WHAT IS REQUIRED: Please return each of the entries that follow, unchanged in every word.

Segment Open

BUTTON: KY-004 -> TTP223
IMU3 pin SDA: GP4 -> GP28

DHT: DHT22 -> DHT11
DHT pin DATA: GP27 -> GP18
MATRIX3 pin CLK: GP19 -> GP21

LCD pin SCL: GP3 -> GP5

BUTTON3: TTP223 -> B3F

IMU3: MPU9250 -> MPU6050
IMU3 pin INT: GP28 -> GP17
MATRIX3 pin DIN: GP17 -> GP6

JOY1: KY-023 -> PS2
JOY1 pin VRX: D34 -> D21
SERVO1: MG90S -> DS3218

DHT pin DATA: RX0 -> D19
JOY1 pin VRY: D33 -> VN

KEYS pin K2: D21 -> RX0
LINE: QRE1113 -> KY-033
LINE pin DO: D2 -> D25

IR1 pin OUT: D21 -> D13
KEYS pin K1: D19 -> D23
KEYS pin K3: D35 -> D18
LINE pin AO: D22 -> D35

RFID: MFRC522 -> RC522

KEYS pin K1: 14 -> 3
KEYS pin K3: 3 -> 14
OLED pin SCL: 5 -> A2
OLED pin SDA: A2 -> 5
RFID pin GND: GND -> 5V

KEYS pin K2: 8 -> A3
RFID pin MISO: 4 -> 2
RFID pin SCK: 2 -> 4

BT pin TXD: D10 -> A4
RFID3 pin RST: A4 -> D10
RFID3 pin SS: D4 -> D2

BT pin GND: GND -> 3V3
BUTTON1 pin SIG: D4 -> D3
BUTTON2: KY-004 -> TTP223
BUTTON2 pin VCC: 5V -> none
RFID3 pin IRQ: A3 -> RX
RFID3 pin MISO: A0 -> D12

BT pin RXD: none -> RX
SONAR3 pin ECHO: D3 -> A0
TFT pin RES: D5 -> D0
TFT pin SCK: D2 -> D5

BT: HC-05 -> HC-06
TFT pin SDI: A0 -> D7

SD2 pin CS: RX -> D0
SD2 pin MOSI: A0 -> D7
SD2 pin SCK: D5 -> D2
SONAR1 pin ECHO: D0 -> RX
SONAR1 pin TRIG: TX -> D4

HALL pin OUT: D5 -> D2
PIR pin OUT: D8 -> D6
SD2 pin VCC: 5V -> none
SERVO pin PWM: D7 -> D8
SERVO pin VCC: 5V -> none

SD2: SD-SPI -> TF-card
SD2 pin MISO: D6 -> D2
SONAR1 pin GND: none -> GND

Segment Closed

ANSWER:
BUTTON: KY-004 -> TTP223
IMU3 pin SDA: GP4 -> GP28

DHT: DHT22 -> DHT11
DHT pin DATA: GP27 -> GP18
MATRIX3 pin CLK: GP19 -> GP21

LCD pin SCL: GP3 -> GP5

BUTTON3: TTP223 -> B3F

IMU3: MPU9250 -> MPU6050
IMU3 pin INT: GP28 -> GP17
MATRIX3 pin DIN: GP17 -> GP6

JOY1: KY-023 -> PS2
JOY1 pin VRX: D34 -> D21
SERVO1: MG90S -> DS3218

DHT pin DATA: RX0 -> D19
JOY1 pin VRY: D33 -> VN

KEYS pin K2: D21 -> RX0
LINE: QRE1113 -> KY-033
LINE pin DO: D2 -> D25

IR1 pin OUT: D21 -> D13
KEYS pin K1: D19 -> D23
KEYS pin K3: D35 -> D18
LINE pin AO: D22 -> D35

RFID: MFRC522 -> RC522

KEYS pin K1: 14 -> 3
KEYS pin K3: 3 -> 14
OLED pin SCL: 5 -> A2
OLED pin SDA: A2 -> 5
RFID pin GND: GND -> 5V

KEYS pin K2: 8 -> A3
RFID pin MISO: 4 -> 2
RFID pin SCK: 2 -> 4

BT pin TXD: D10 -> A4
RFID3 pin RST: A4 -> D10
RFID3 pin SS: D4 -> D2

BT pin GND: GND -> 3V3
BUTTON1 pin SIG: D4 -> D3
BUTTON2: KY-004 -> TTP223
BUTTON2 pin VCC: 5V -> none
RFID3 pin IRQ: A3 -> RX
RFID3 pin MISO: A0 -> D12

BT pin RXD: none -> RX
SONAR3 pin ECHO: D3 -> A0
TFT pin RES: D5 -> D0
TFT pin SCK: D2 -> D5

BT: HC-05 -> HC-06
TFT pin SDI: A0 -> D7

SD2 pin CS: RX -> D0
SD2 pin MOSI: A0 -> D7
SD2 pin SCK: D5 -> D2
SONAR1 pin ECHO: D0 -> RX
SONAR1 pin TRIG: TX -> D4

HALL pin OUT: D5 -> D2
PIR pin OUT: D8 -> D6
SD2 pin VCC: 5V -> none
SERVO pin PWM: D7 -> D8
SERVO pin VCC: 5V -> none

SD2: SD-SPI -> TF-card
SD2 pin MISO: D6 -> D2
SONAR1 pin GND: none -> GND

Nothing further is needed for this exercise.